▶ **ACTIVITY**: Return exactly these lines and no others: the one containing "yellow bottle [552,192,571,254]" and all that follow it to the end of the listing below.

*** PROVIDED RECORDS ***

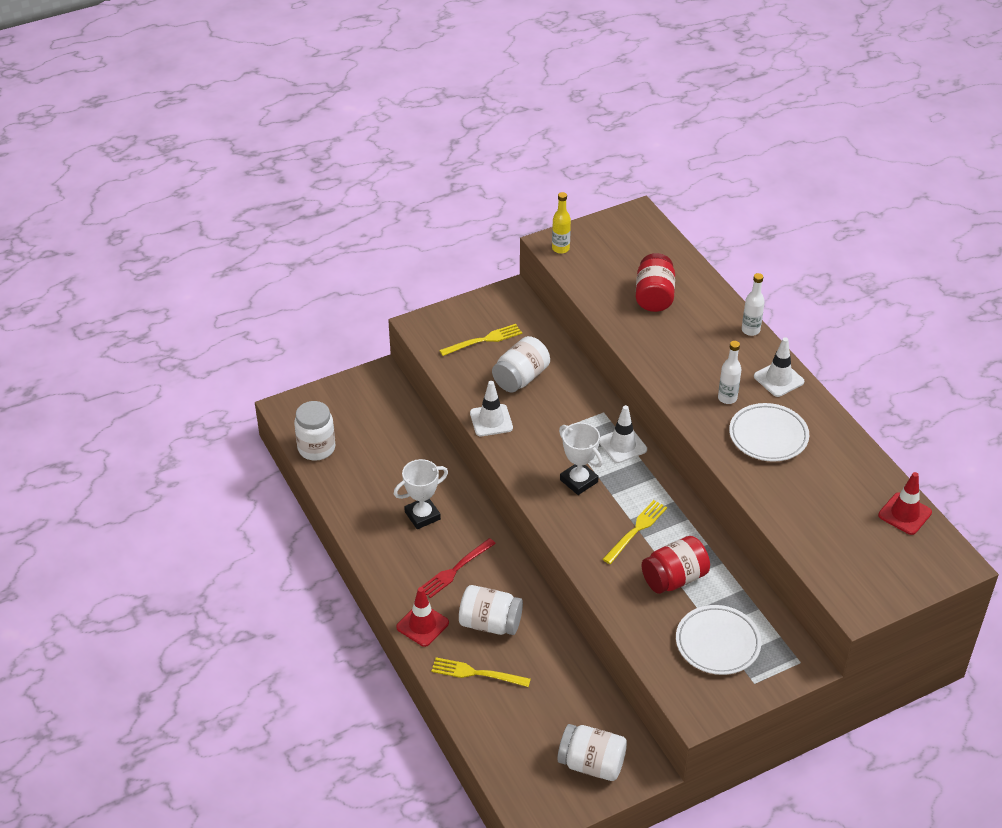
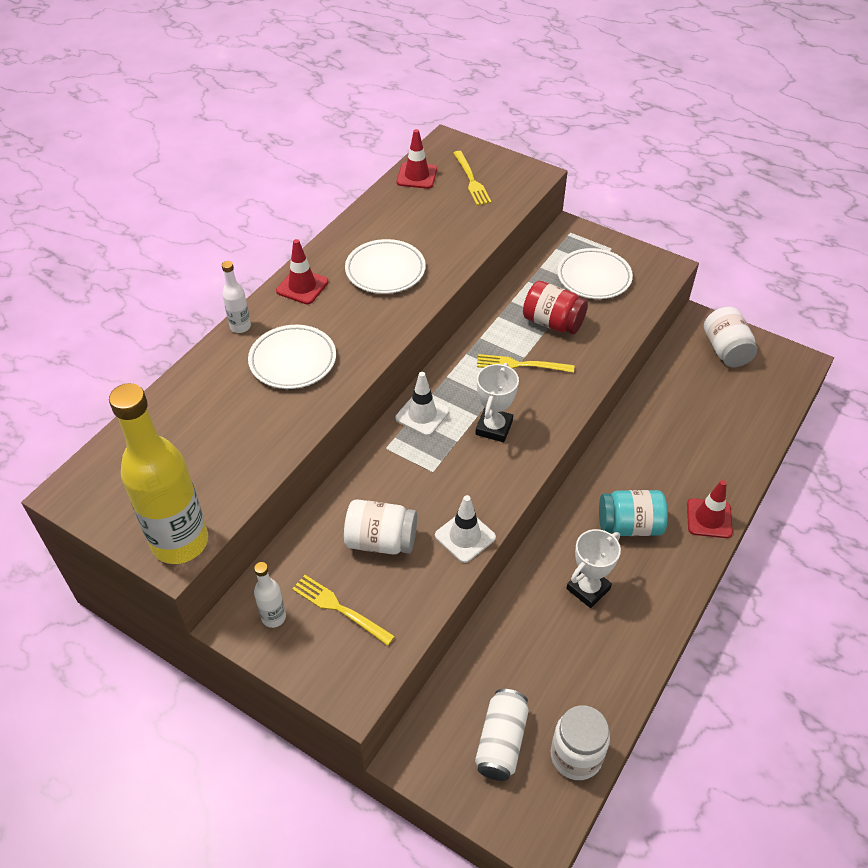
camera: 120 degrees left, 5 degrees up
white trophy [394,459,448,529] -> white trophy turned 75 degrees counterclockwise [566,529,621,608]
red fork [421,538,496,598] -> turquoise jar [599,490,668,536]
yellow fork [431,657,531,687] -> yellow fork moved to [453,151,492,206]
white jar [459,585,523,635] -> none
yellow bottle [552,192,571,254] -> yellow bottle [109,383,208,564], size x2.26
red jar [636,253,675,312] -> none
white bottle [718,341,741,404] -> white bottle moved to [254,562,286,628]
white traffic cone [754,337,804,397] -> red traffic cone [276,239,329,304]
none -> white plate [248,325,336,389]
none -> white can [475,689,529,781]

*** End of PROVIDED RECORDS ***

▶ **OUTPUT OF THE EXERCISE**:
yellow bottle [552,192,571,254] -> yellow bottle [109,383,208,564], size x2.26
red jar [636,253,675,312] -> none
white bottle [718,341,741,404] -> white bottle moved to [254,562,286,628]
white traffic cone [754,337,804,397] -> red traffic cone [276,239,329,304]
none -> white plate [248,325,336,389]
none -> white can [475,689,529,781]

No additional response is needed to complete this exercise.